(Stored dataset items)
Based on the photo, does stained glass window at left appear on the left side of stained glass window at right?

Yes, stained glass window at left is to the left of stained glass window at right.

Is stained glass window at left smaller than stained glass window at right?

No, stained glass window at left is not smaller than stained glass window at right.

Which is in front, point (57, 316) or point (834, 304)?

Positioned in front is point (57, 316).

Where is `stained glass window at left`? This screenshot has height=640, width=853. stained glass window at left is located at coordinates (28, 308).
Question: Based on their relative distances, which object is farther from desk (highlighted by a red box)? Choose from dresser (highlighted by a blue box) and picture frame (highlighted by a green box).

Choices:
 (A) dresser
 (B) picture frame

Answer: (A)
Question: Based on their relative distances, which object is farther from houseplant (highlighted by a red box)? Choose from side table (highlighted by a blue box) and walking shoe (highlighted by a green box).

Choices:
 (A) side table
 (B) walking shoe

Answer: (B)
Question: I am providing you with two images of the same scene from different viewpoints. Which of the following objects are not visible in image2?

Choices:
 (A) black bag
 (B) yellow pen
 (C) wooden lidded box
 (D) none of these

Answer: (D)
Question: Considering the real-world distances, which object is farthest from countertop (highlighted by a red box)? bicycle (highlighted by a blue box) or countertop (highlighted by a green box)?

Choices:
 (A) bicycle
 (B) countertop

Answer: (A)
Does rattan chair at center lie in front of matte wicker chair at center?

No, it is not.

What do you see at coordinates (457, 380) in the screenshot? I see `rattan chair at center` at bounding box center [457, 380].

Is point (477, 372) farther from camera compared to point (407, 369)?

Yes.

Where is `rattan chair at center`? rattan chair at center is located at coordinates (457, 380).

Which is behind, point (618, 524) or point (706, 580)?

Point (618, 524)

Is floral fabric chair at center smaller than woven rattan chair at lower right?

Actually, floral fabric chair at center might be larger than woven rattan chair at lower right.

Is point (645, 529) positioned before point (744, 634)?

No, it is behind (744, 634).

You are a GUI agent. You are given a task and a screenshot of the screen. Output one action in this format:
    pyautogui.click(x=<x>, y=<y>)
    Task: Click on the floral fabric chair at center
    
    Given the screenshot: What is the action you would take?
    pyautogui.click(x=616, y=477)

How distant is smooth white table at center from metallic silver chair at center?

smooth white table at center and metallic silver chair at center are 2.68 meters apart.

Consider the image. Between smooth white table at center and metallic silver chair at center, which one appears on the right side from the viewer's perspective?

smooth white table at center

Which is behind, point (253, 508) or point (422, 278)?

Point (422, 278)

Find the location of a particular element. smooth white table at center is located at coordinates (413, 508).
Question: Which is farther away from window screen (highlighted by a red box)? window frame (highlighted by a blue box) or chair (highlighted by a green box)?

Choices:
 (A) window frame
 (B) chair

▸ Task instructions:
Copy out every one of the items above word for word, without changing anything.

▸ Output below:
Based on the photo, does stained glass window at left appear on the left side of stained glass window at right?

Yes, stained glass window at left is to the left of stained glass window at right.

Is stained glass window at left smaller than stained glass window at right?

No, stained glass window at left is not smaller than stained glass window at right.

Which is in front, point (57, 316) or point (834, 304)?

Positioned in front is point (57, 316).

Where is `stained glass window at left`? This screenshot has height=640, width=853. stained glass window at left is located at coordinates (28, 308).
Question: Based on their relative distances, which object is farther from desk (highlighted by a red box)? Choose from dresser (highlighted by a blue box) and picture frame (highlighted by a green box).

Choices:
 (A) dresser
 (B) picture frame

Answer: (A)
Question: Based on their relative distances, which object is farther from houseplant (highlighted by a red box)? Choose from side table (highlighted by a blue box) and walking shoe (highlighted by a green box).

Choices:
 (A) side table
 (B) walking shoe

Answer: (B)
Question: I am providing you with two images of the same scene from different viewpoints. Which of the following objects are not visible in image2?

Choices:
 (A) black bag
 (B) yellow pen
 (C) wooden lidded box
 (D) none of these

Answer: (D)
Question: Considering the real-world distances, which object is farthest from countertop (highlighted by a red box)? bicycle (highlighted by a blue box) or countertop (highlighted by a green box)?

Choices:
 (A) bicycle
 (B) countertop

Answer: (A)
Does rattan chair at center lie in front of matte wicker chair at center?

No, it is not.

What do you see at coordinates (457, 380) in the screenshot? I see `rattan chair at center` at bounding box center [457, 380].

Is point (477, 372) farther from camera compared to point (407, 369)?

Yes.

Where is `rattan chair at center`? rattan chair at center is located at coordinates (457, 380).

Which is behind, point (618, 524) or point (706, 580)?

Point (618, 524)

Is floral fabric chair at center smaller than woven rattan chair at lower right?

Actually, floral fabric chair at center might be larger than woven rattan chair at lower right.

Is point (645, 529) positioned before point (744, 634)?

No, it is behind (744, 634).

You are a GUI agent. You are given a task and a screenshot of the screen. Output one action in this format:
    pyautogui.click(x=<x>, y=<y>)
    Task: Click on the floral fabric chair at center
    
    Given the screenshot: What is the action you would take?
    pyautogui.click(x=616, y=477)

How distant is smooth white table at center from metallic silver chair at center?

smooth white table at center and metallic silver chair at center are 2.68 meters apart.

Consider the image. Between smooth white table at center and metallic silver chair at center, which one appears on the right side from the viewer's perspective?

smooth white table at center

Which is behind, point (253, 508) or point (422, 278)?

Point (422, 278)

Find the location of a particular element. smooth white table at center is located at coordinates (413, 508).
Question: Which is farther away from window screen (highlighted by a red box)? window frame (highlighted by a blue box) or chair (highlighted by a green box)?

Choices:
 (A) window frame
 (B) chair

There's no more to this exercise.